Version difference data:
_ _ _ _
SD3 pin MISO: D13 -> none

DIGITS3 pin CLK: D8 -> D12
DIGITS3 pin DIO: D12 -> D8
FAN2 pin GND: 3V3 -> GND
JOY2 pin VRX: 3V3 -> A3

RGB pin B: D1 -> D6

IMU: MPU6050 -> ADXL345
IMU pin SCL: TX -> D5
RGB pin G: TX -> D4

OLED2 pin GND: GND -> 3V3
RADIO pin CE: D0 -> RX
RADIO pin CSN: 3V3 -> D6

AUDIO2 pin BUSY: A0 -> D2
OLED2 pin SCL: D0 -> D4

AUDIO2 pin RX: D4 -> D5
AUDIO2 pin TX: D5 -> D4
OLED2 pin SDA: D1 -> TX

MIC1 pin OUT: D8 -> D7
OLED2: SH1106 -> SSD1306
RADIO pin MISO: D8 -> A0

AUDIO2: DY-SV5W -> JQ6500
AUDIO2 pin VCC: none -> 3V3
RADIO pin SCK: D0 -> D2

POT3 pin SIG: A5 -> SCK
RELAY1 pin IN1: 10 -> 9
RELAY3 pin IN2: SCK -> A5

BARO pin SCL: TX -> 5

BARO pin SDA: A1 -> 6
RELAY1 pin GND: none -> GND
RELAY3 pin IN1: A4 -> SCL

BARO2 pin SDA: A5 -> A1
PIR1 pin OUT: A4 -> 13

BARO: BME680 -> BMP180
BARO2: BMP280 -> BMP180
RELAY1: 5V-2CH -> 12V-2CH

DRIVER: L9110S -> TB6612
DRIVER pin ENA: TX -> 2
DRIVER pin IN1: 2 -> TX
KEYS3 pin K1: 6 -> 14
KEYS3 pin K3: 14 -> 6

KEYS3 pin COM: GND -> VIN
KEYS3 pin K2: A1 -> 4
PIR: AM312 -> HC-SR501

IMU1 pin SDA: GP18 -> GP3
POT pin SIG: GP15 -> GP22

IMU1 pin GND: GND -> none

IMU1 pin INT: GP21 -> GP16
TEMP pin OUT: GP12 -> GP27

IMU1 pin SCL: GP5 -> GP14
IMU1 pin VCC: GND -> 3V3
_ _ _ _
Aim of the task:
Output the data exactly, so that every line matches the original.

Reply to the exercise:
SD3 pin MISO: D13 -> none

DIGITS3 pin CLK: D8 -> D12
DIGITS3 pin DIO: D12 -> D8
FAN2 pin GND: 3V3 -> GND
JOY2 pin VRX: 3V3 -> A3

RGB pin B: D1 -> D6

IMU: MPU6050 -> ADXL345
IMU pin SCL: TX -> D5
RGB pin G: TX -> D4

OLED2 pin GND: GND -> 3V3
RADIO pin CE: D0 -> RX
RADIO pin CSN: 3V3 -> D6

AUDIO2 pin BUSY: A0 -> D2
OLED2 pin SCL: D0 -> D4

AUDIO2 pin RX: D4 -> D5
AUDIO2 pin TX: D5 -> D4
OLED2 pin SDA: D1 -> TX

MIC1 pin OUT: D8 -> D7
OLED2: SH1106 -> SSD1306
RADIO pin MISO: D8 -> A0

AUDIO2: DY-SV5W -> JQ6500
AUDIO2 pin VCC: none -> 3V3
RADIO pin SCK: D0 -> D2

POT3 pin SIG: A5 -> SCK
RELAY1 pin IN1: 10 -> 9
RELAY3 pin IN2: SCK -> A5

BARO pin SCL: TX -> 5

BARO pin SDA: A1 -> 6
RELAY1 pin GND: none -> GND
RELAY3 pin IN1: A4 -> SCL

BARO2 pin SDA: A5 -> A1
PIR1 pin OUT: A4 -> 13

BARO: BME680 -> BMP180
BARO2: BMP280 -> BMP180
RELAY1: 5V-2CH -> 12V-2CH

DRIVER: L9110S -> TB6612
DRIVER pin ENA: TX -> 2
DRIVER pin IN1: 2 -> TX
KEYS3 pin K1: 6 -> 14
KEYS3 pin K3: 14 -> 6

KEYS3 pin COM: GND -> VIN
KEYS3 pin K2: A1 -> 4
PIR: AM312 -> HC-SR501

IMU1 pin SDA: GP18 -> GP3
POT pin SIG: GP15 -> GP22

IMU1 pin GND: GND -> none

IMU1 pin INT: GP21 -> GP16
TEMP pin OUT: GP12 -> GP27

IMU1 pin SCL: GP5 -> GP14
IMU1 pin VCC: GND -> 3V3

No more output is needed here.